Dataset excerpt:
# # # # #

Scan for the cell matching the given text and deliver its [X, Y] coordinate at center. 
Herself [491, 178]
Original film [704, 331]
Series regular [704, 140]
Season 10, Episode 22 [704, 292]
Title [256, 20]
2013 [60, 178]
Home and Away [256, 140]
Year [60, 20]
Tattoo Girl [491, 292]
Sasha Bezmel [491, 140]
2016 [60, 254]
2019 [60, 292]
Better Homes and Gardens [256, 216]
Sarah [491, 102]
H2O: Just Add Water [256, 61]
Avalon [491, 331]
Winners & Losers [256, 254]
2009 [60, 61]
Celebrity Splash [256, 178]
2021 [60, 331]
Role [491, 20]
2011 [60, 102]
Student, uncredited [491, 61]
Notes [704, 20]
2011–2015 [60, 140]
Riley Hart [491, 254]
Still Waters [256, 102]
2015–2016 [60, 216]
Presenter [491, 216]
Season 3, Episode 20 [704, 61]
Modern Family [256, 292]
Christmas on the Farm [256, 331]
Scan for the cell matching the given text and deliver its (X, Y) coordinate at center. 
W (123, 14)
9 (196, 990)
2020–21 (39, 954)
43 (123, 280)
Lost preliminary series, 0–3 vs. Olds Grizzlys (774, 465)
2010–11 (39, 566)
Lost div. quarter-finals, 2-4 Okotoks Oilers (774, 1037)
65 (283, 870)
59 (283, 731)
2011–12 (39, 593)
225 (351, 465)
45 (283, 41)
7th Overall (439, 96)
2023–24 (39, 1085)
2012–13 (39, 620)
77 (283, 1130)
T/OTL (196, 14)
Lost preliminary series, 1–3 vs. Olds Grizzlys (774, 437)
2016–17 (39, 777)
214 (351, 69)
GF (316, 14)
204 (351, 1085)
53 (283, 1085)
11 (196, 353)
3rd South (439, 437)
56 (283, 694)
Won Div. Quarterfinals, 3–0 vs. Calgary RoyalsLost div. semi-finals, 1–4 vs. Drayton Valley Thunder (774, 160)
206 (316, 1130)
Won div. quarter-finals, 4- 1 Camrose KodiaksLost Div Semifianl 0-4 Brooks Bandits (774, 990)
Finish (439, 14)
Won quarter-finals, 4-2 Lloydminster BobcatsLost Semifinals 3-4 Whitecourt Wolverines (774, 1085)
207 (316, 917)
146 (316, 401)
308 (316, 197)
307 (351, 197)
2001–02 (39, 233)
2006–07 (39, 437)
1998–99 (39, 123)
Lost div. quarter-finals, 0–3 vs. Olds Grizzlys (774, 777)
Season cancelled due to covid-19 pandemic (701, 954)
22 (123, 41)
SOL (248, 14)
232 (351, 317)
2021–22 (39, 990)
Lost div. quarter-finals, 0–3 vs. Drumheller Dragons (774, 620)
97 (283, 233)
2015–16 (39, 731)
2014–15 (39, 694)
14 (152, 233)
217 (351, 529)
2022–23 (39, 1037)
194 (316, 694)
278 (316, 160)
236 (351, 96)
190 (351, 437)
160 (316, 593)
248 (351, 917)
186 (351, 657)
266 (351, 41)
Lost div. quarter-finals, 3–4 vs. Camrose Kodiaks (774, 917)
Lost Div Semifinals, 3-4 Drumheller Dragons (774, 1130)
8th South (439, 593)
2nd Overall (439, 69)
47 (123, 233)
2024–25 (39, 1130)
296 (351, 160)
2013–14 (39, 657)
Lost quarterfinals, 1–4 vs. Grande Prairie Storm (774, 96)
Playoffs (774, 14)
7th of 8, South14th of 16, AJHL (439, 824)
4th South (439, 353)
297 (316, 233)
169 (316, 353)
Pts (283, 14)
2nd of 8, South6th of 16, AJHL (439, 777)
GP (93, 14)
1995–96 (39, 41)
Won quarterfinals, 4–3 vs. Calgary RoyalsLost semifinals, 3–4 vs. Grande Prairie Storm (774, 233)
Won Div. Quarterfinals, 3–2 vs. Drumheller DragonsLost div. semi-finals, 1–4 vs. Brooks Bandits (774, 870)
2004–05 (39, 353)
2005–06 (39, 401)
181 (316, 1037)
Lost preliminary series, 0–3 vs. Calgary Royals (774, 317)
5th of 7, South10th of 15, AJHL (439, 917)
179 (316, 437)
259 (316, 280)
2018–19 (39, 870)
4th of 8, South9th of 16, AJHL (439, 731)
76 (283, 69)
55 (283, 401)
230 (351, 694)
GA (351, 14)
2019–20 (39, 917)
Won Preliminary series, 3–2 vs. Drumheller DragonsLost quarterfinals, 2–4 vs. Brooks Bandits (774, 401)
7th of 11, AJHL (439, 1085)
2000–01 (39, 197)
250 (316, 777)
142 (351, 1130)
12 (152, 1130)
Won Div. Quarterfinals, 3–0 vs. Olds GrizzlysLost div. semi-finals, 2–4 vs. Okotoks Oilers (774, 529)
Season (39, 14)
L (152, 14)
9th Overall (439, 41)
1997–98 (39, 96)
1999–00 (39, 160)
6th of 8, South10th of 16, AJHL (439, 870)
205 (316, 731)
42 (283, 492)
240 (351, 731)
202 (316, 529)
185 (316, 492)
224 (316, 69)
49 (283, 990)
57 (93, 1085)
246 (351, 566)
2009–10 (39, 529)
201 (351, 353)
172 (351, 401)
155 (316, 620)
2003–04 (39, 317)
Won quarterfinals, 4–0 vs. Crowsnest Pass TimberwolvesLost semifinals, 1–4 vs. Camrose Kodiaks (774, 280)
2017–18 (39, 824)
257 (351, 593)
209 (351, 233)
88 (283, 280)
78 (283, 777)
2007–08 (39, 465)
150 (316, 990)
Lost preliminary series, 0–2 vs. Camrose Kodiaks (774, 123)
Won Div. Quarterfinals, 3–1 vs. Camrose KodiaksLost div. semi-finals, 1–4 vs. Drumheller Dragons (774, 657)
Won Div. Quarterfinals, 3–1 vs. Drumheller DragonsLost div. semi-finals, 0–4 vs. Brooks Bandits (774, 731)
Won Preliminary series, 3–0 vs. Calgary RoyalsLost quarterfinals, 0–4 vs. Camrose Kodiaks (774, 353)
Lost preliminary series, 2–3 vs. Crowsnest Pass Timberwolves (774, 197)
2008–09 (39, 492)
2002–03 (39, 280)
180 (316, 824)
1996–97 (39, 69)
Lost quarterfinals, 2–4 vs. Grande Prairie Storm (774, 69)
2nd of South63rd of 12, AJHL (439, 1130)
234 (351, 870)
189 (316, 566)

# # # # #

Recast the data from its first line through the line that contains "Year [60, 20]" as a Markdown table with the columns "Row" and "Line", numbering each row and leaving out blank lines.

PROBLEM SOLUTION:
| Row | Line |
|---|---|
| 1 | Scan for the cell matching the given text and deliver its [X, Y] coordinate at center.  |
| 2 | Herself [491, 178] |
| 3 | Original film [704, 331] |
| 4 | Series regular [704, 140] |
| 5 | Season 10, Episode 22 [704, 292] |
| 6 | Title [256, 20] |
| 7 | 2013 [60, 178] |
| 8 | Home and Away [256, 140] |
| 9 | Year [60, 20] |